• Work instruction: Print out each record below, unaltered and complete, without its images.

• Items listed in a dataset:
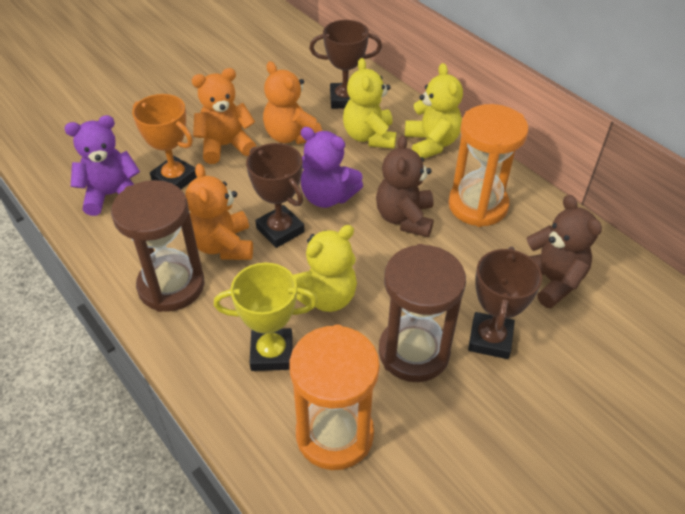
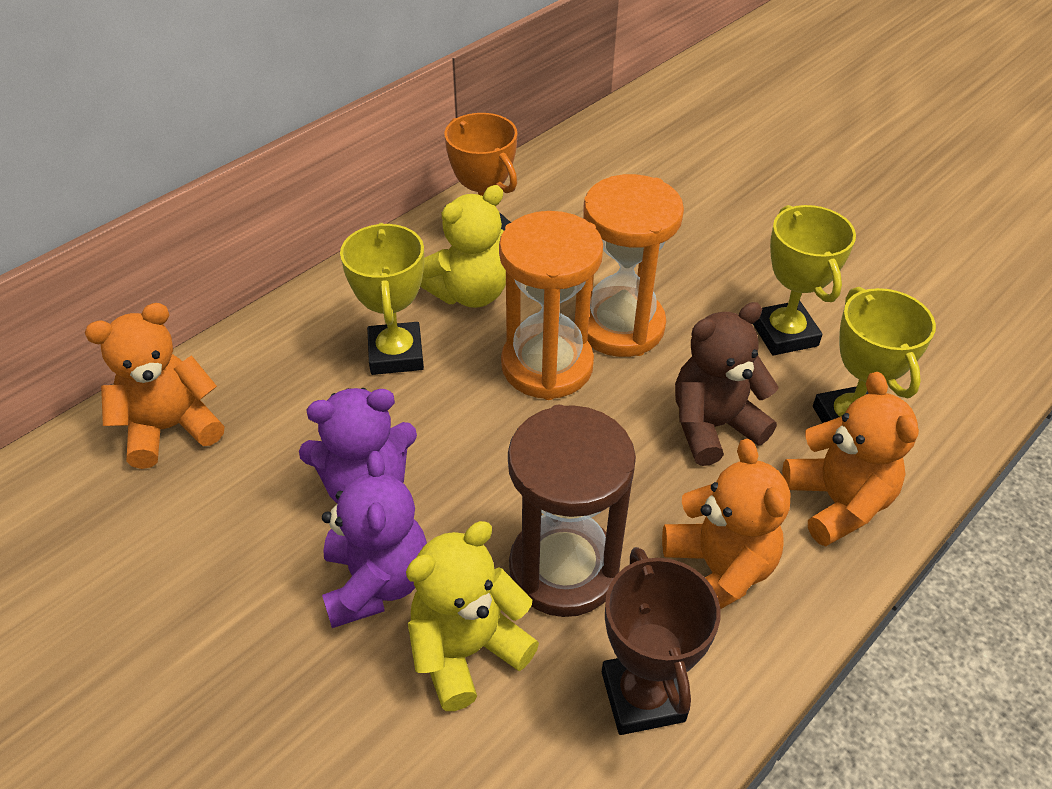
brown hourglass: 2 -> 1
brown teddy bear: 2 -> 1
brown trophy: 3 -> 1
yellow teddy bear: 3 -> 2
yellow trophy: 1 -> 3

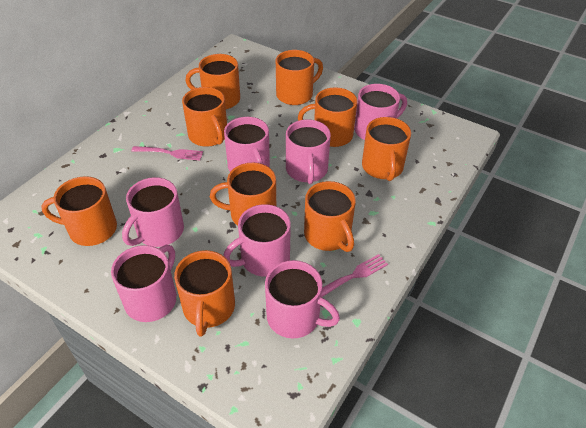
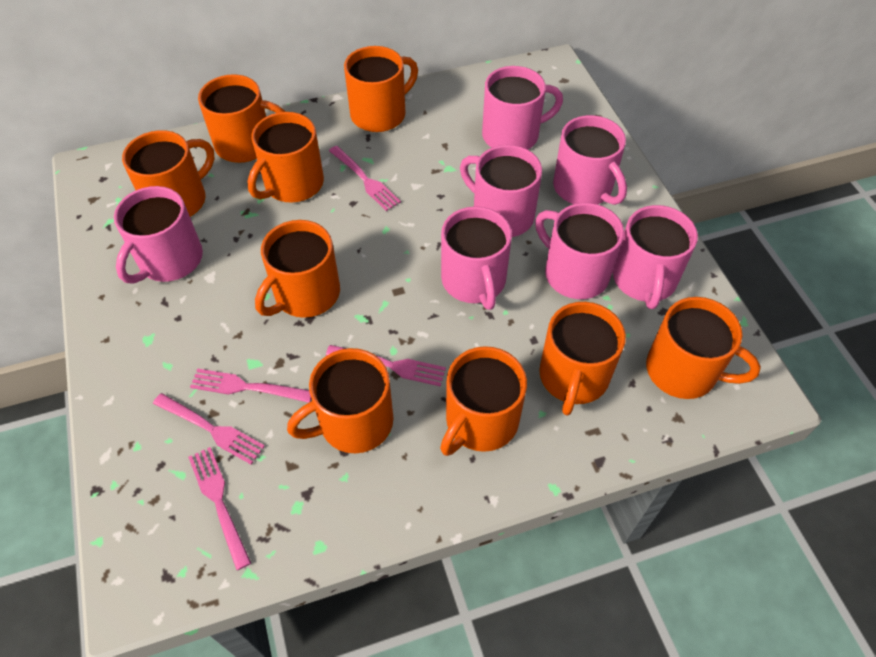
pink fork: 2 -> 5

• Reply to the task:
brown hourglass: 2 -> 1
brown teddy bear: 2 -> 1
brown trophy: 3 -> 1
yellow teddy bear: 3 -> 2
yellow trophy: 1 -> 3

pink fork: 2 -> 5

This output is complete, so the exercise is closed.